# Source records:
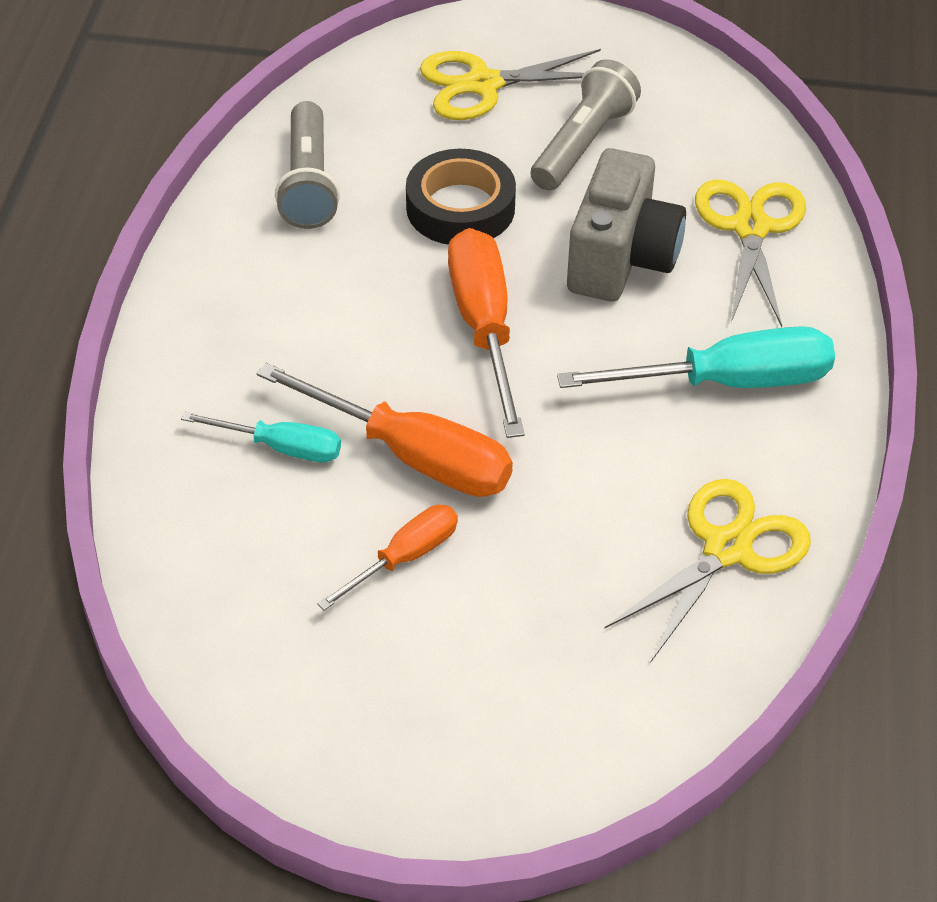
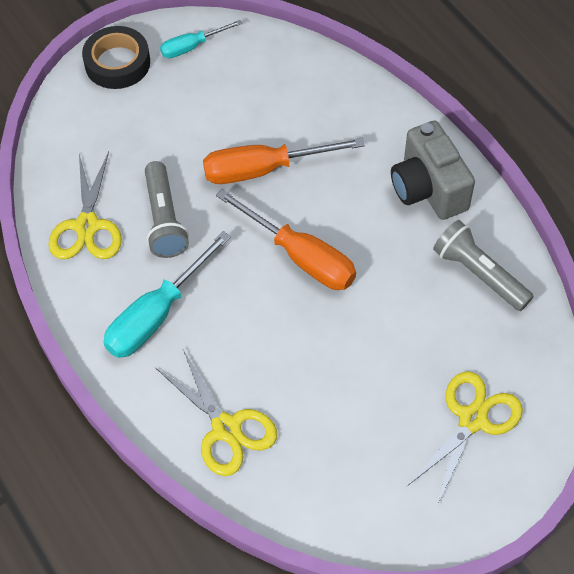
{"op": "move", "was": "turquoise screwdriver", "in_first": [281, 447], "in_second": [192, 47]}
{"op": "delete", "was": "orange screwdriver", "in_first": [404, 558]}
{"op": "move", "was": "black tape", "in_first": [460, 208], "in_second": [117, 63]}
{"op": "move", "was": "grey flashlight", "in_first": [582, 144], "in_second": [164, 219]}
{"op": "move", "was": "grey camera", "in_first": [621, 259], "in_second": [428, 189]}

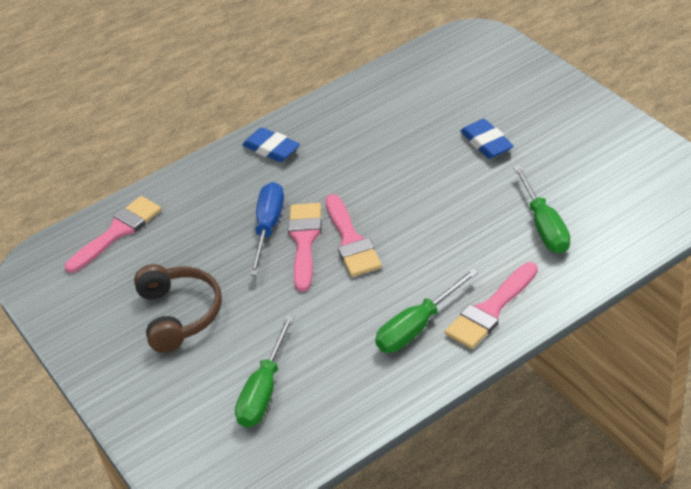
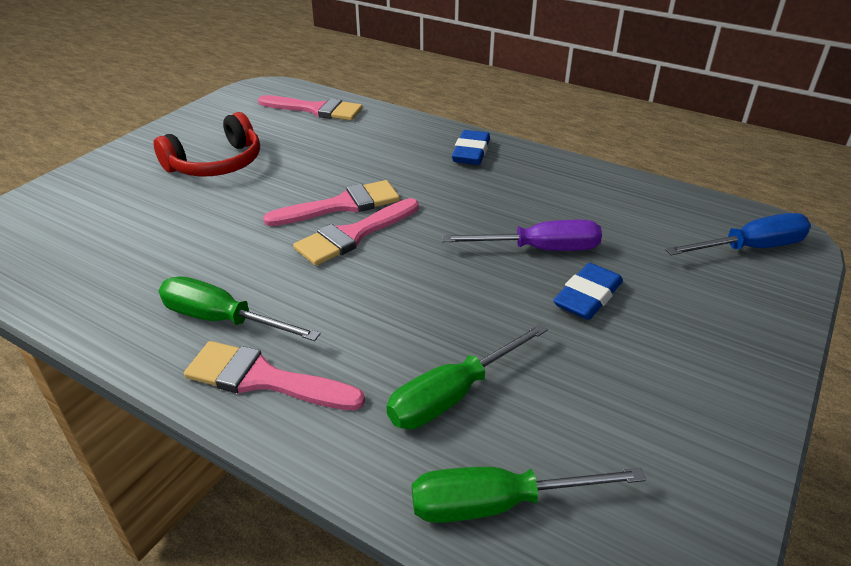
{"op": "recolor", "was": "brown headphones", "now": "red headphones", "in_first": [180, 314], "in_second": [217, 164]}
{"op": "move", "was": "green screwdriver", "in_first": [264, 390], "in_second": [497, 504]}
{"op": "move", "was": "blue screwdriver", "in_first": [268, 227], "in_second": [750, 248]}
{"op": "insert", "now": "purple screwdriver", "in_second": [539, 249]}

# Exercise:
Show me all lines in the records that contain "grey".

# Output of the exercise:
{"op": "move", "was": "grey flashlight", "in_first": [582, 144], "in_second": [164, 219]}
{"op": "move", "was": "grey camera", "in_first": [621, 259], "in_second": [428, 189]}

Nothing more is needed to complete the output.